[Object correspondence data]
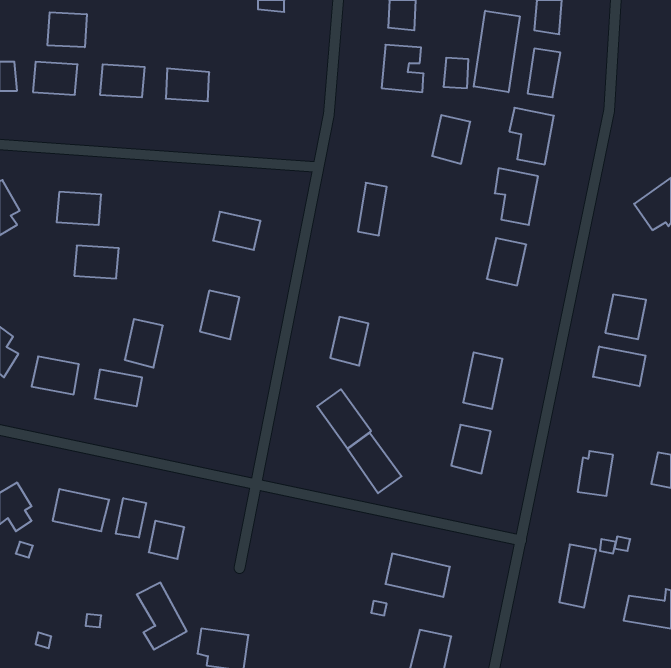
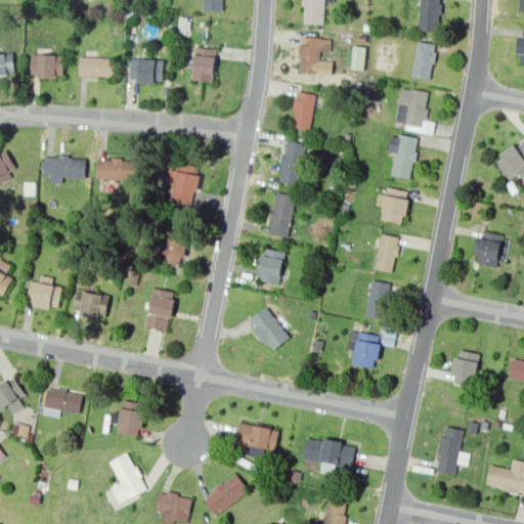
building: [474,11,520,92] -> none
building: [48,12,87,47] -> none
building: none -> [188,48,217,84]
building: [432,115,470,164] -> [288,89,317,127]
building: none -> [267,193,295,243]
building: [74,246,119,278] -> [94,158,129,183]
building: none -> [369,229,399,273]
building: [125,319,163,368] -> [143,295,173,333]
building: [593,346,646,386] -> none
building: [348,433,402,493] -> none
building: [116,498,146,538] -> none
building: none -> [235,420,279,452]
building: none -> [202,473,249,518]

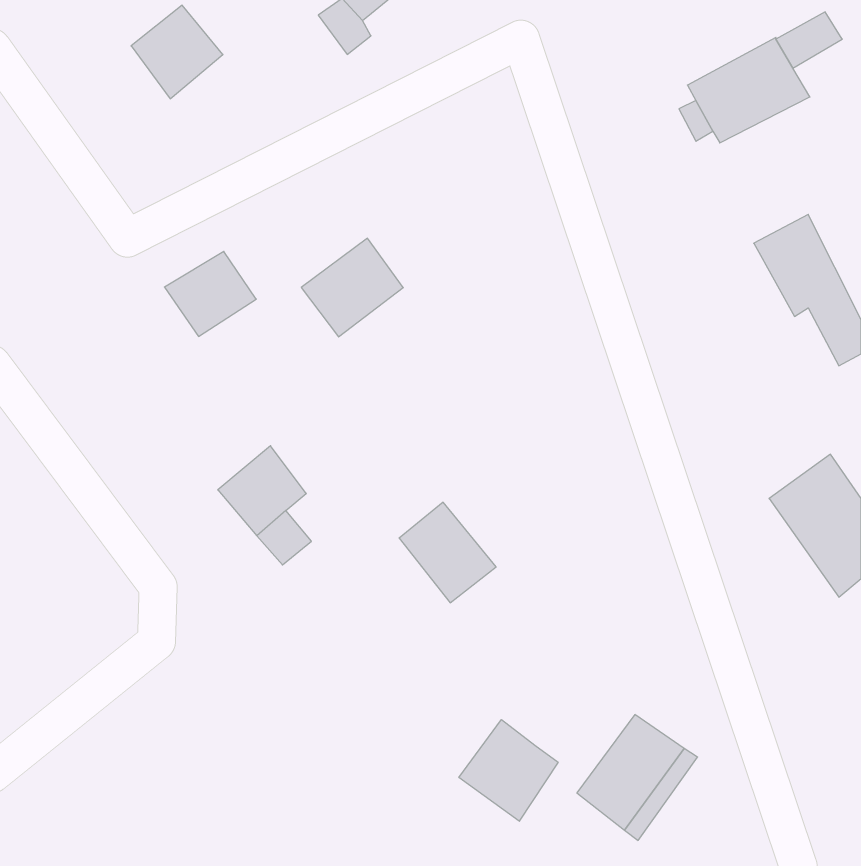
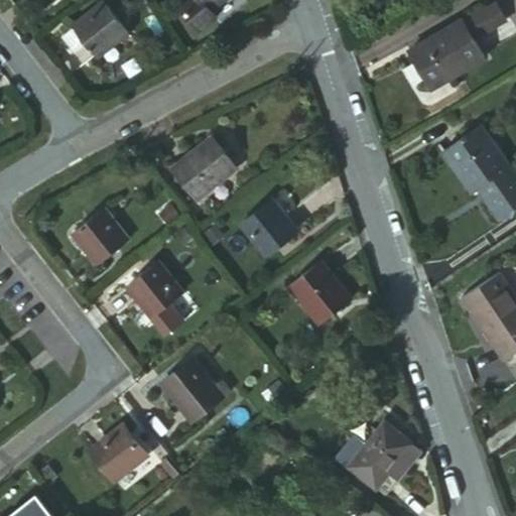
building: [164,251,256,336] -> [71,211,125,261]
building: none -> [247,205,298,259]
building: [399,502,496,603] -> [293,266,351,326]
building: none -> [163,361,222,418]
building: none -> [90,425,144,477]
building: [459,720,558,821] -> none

• Exercise instructions: Pictures excluded, repeat the records exactly from their opening line through the line containing "building: [593,346,646,386] -> none".

• Solution to the exercise:
building: [474,11,520,92] -> none
building: [48,12,87,47] -> none
building: none -> [188,48,217,84]
building: [432,115,470,164] -> [288,89,317,127]
building: none -> [267,193,295,243]
building: [74,246,119,278] -> [94,158,129,183]
building: none -> [369,229,399,273]
building: [125,319,163,368] -> [143,295,173,333]
building: [593,346,646,386] -> none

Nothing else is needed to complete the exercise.